◆ **What you should do**:
Using the listing, copy each whole line that features "schottky".

◆ **Materials provided**:
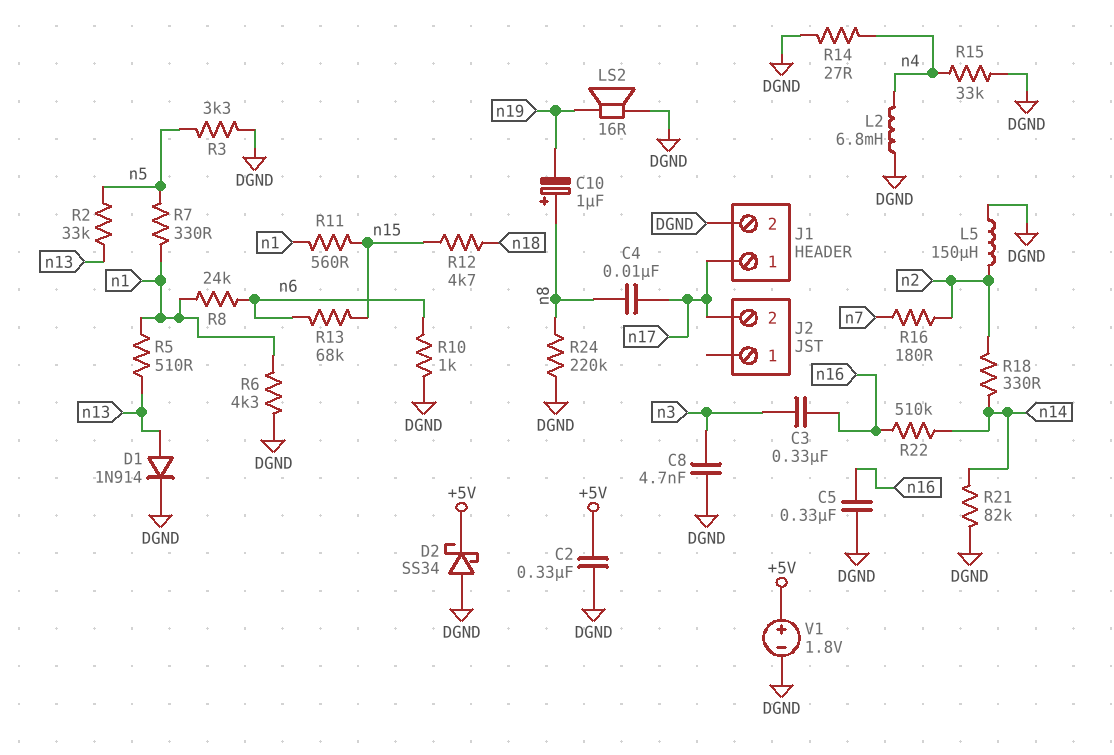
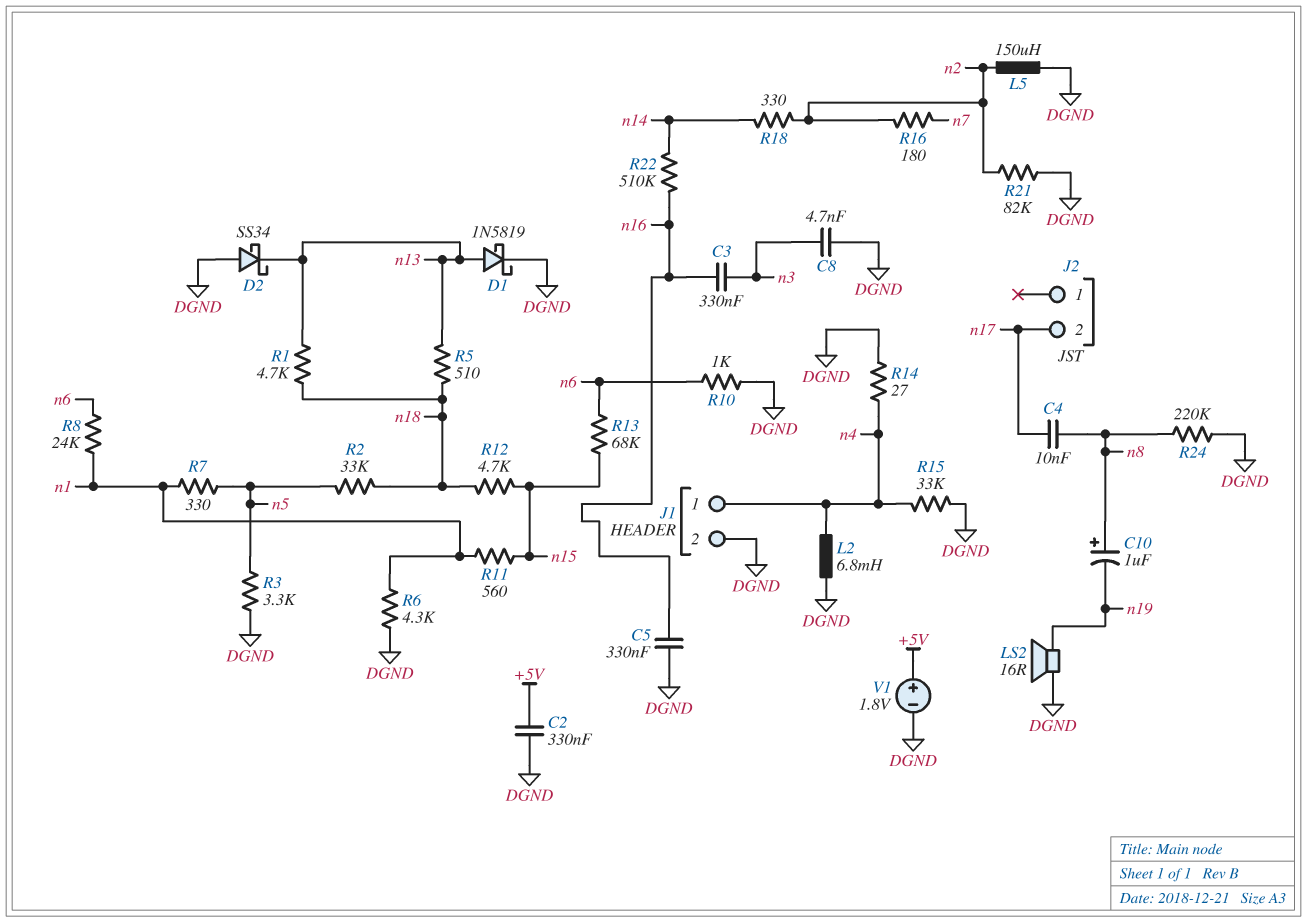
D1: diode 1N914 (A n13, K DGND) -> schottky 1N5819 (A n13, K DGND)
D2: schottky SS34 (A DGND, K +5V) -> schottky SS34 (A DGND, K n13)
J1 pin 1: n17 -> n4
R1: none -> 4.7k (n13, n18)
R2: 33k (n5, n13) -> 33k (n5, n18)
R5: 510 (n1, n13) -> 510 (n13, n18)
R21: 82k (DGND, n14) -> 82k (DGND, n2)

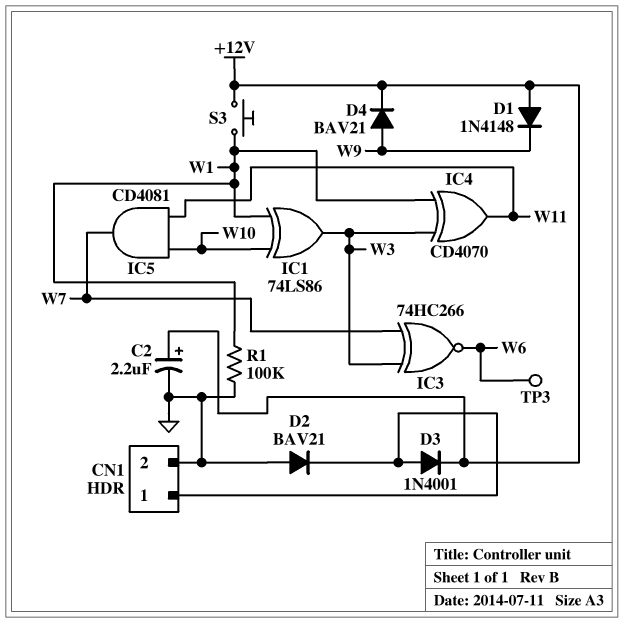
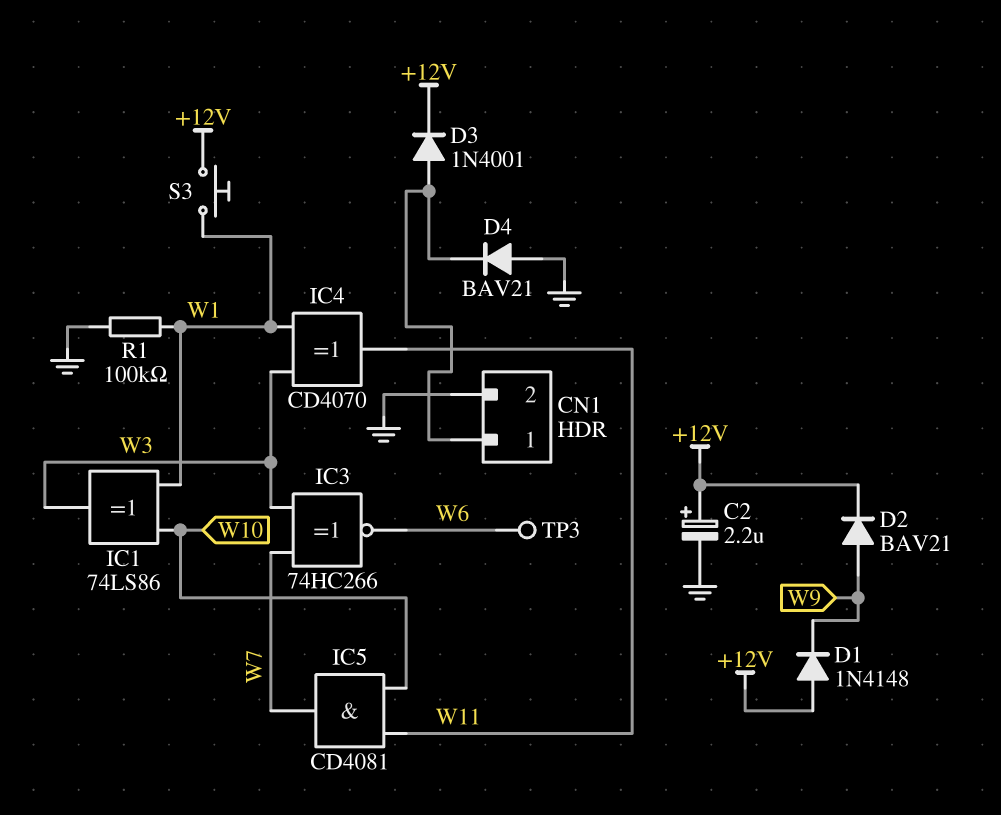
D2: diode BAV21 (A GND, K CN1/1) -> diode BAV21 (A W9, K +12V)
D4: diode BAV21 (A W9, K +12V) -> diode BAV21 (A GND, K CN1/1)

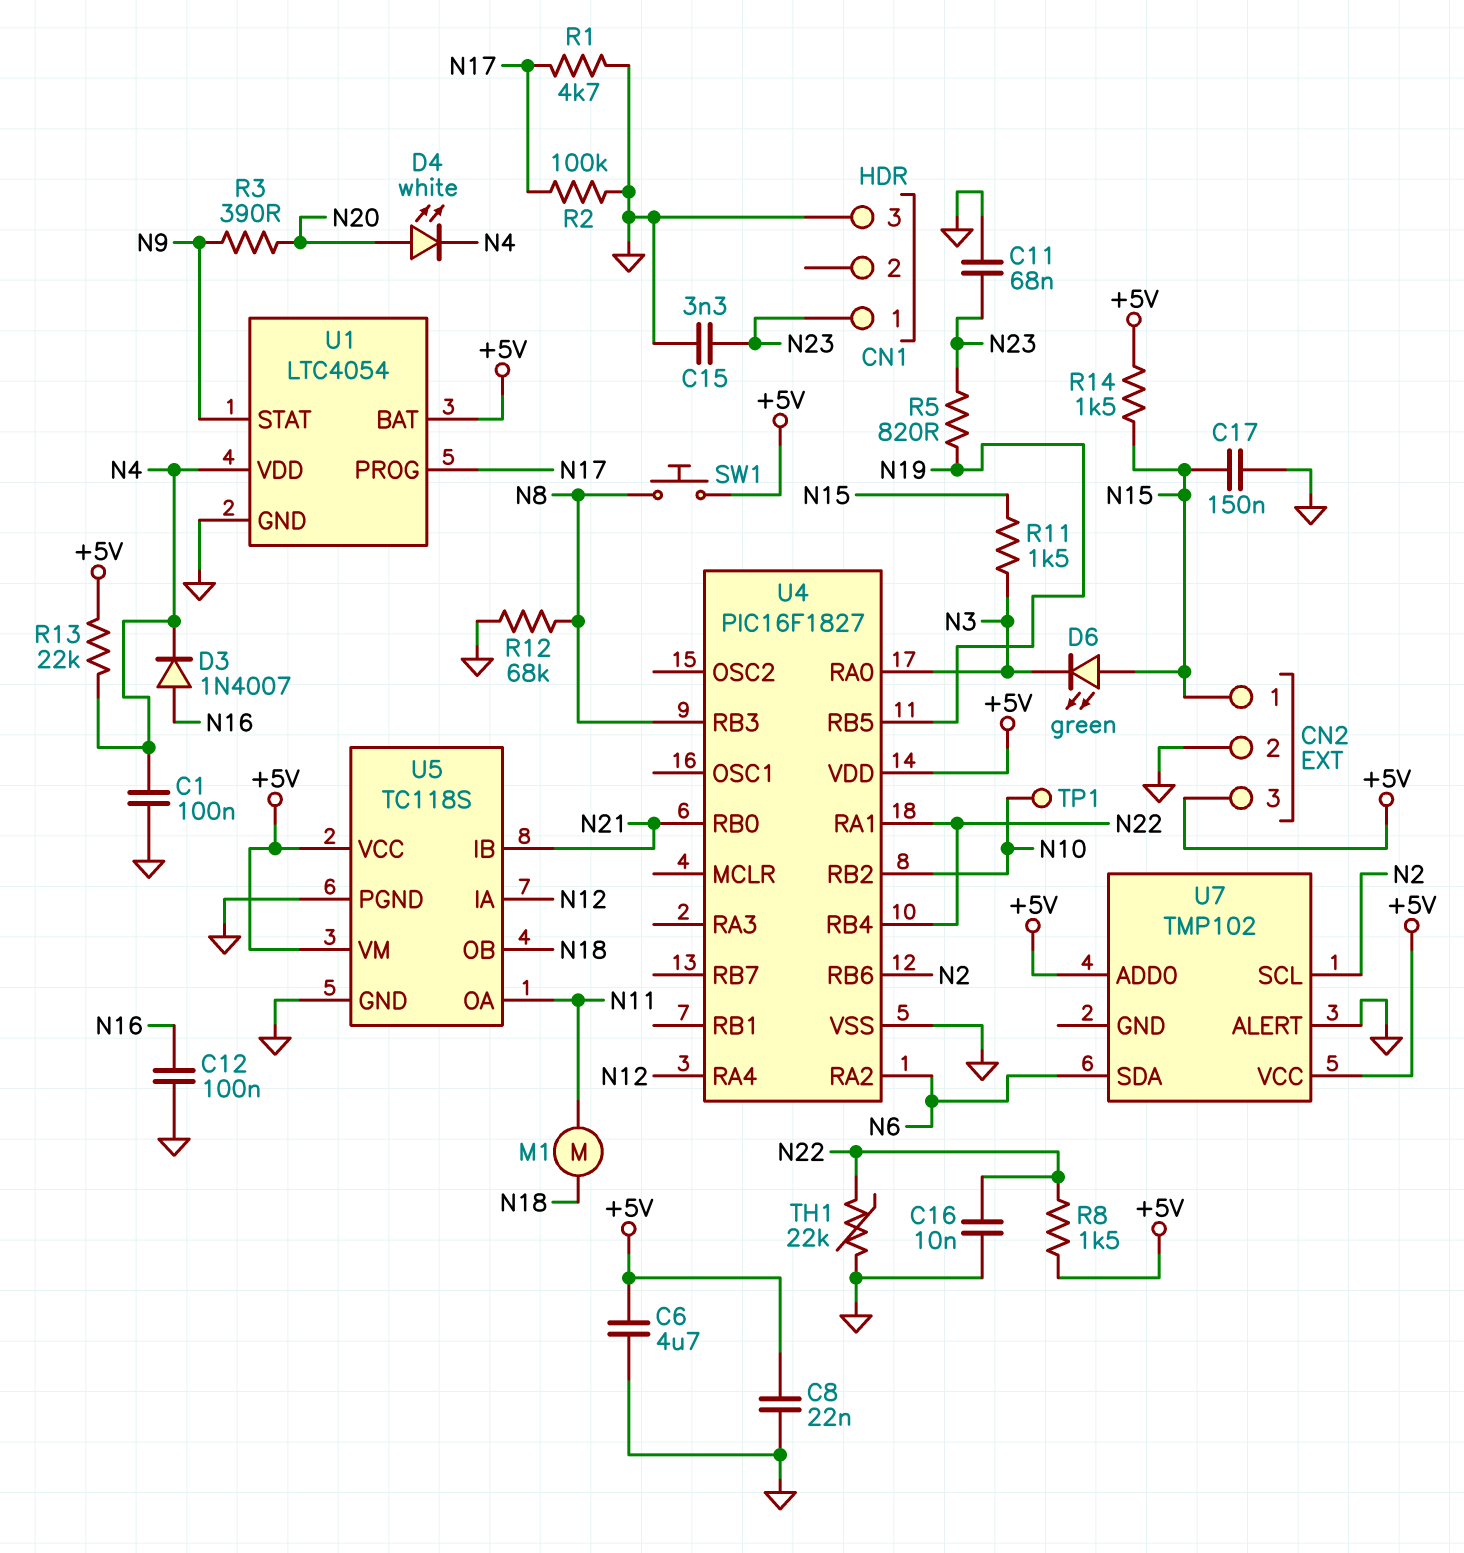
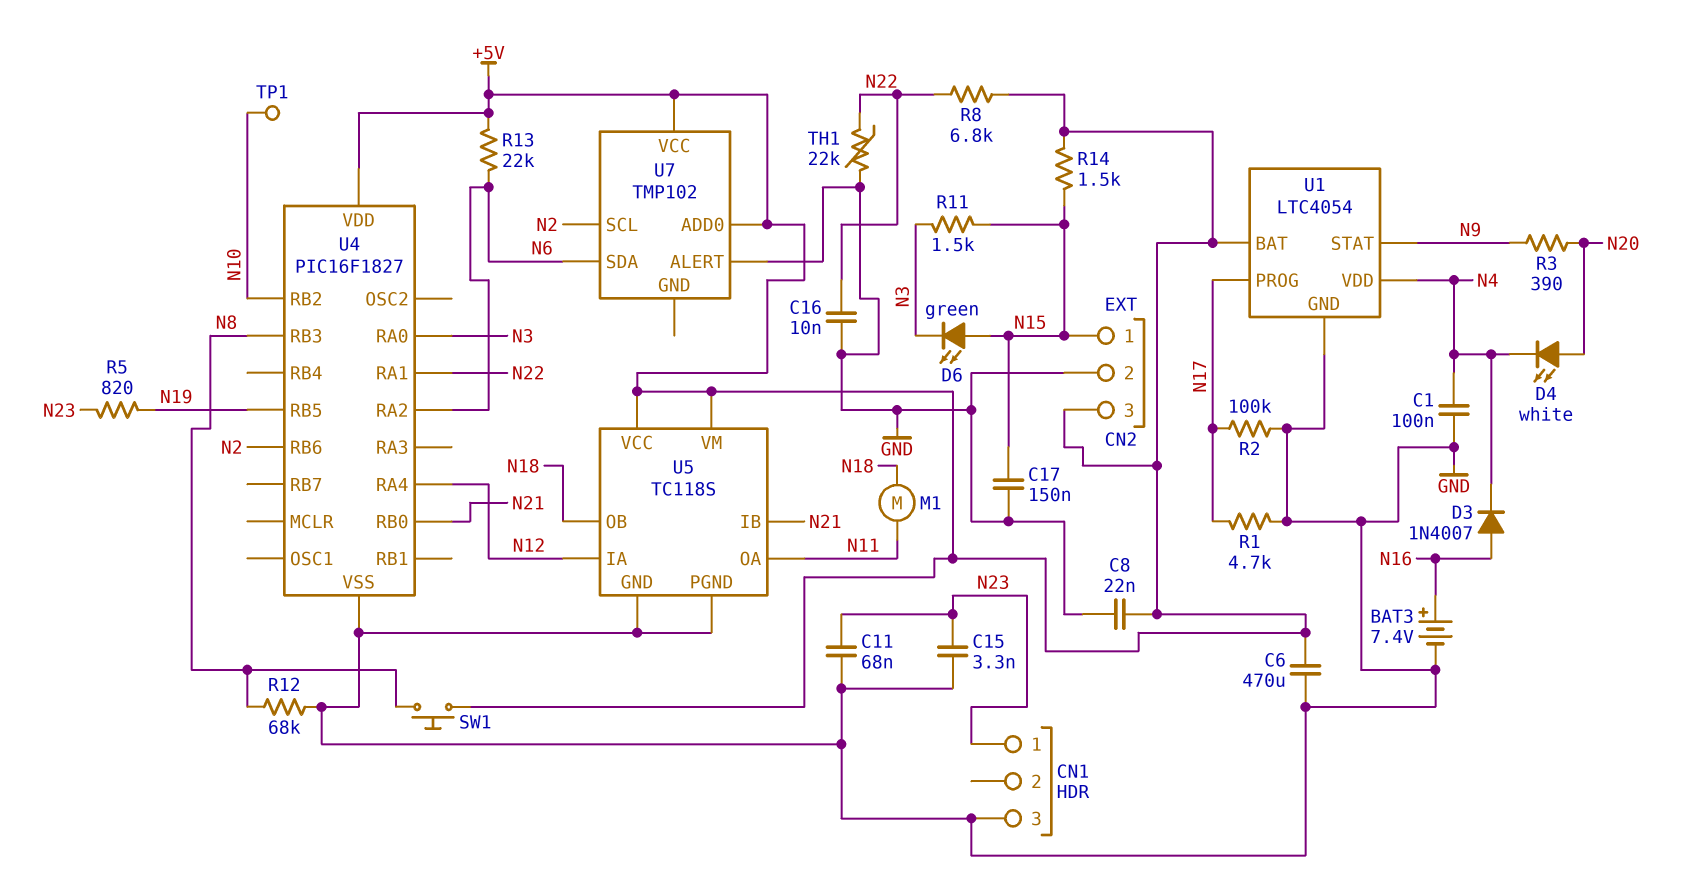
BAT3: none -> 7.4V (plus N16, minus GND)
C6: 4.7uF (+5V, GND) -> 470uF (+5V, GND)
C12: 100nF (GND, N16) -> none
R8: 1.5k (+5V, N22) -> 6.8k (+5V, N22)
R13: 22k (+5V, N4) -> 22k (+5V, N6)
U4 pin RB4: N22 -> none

◆ **Written solution**:
D1: diode 1N914 (A n13, K DGND) -> schottky 1N5819 (A n13, K DGND)
D2: schottky SS34 (A DGND, K +5V) -> schottky SS34 (A DGND, K n13)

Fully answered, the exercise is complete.